*** RECORDS TO USE ***

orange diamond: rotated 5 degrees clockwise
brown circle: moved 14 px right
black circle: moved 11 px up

***
*** RECORDS TO USE ***

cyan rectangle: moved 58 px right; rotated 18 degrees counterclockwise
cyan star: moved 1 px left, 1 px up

***
*** RECORDS TO USE ***

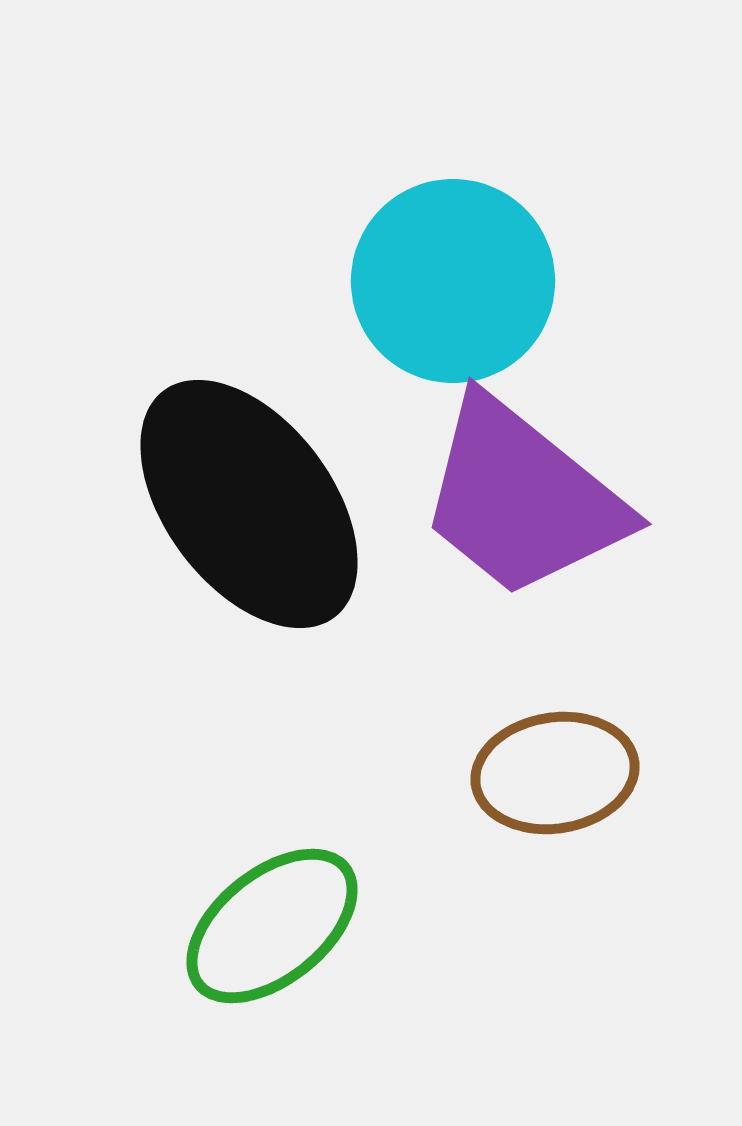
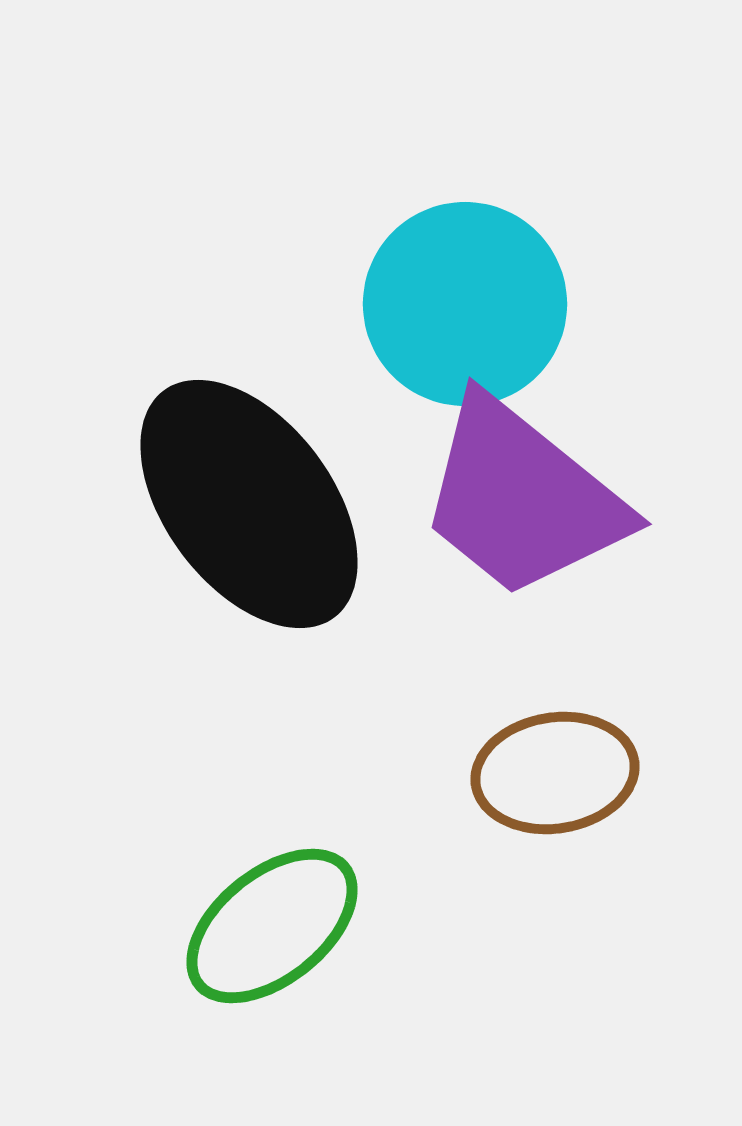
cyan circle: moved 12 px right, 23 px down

***

== EXERCISE OBJECTIVE ==
Report how many lines above include "cyan". Nothing else.

== TASK OUTPUT ==
3